**Directions for this task**
Copy each line below containing "right".

**Entries supplied**
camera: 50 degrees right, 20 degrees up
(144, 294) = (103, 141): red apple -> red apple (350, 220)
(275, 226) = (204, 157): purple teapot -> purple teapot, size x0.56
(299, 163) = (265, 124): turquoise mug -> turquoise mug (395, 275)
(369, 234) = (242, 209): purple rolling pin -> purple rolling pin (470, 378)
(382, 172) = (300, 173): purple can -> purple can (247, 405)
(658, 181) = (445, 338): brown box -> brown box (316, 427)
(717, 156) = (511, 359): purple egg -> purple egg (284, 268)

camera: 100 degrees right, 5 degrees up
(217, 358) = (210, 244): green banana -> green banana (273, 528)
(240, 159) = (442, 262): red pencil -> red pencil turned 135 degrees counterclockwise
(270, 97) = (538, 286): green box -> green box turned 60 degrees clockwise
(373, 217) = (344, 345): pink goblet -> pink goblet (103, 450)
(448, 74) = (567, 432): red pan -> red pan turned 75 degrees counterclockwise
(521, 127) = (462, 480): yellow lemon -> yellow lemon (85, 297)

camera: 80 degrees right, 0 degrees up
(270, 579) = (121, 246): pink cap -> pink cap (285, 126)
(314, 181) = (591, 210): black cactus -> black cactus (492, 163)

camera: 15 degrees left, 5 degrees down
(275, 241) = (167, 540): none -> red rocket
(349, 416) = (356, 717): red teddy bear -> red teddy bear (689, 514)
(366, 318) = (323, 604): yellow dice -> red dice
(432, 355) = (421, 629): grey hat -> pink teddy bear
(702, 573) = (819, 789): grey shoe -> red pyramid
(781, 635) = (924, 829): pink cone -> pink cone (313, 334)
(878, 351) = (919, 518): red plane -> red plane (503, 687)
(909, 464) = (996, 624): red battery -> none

**Solution for this problem**
camera: 50 degrees right, 20 degrees up
camera: 100 degrees right, 5 degrees up
camera: 80 degrees right, 0 degrees up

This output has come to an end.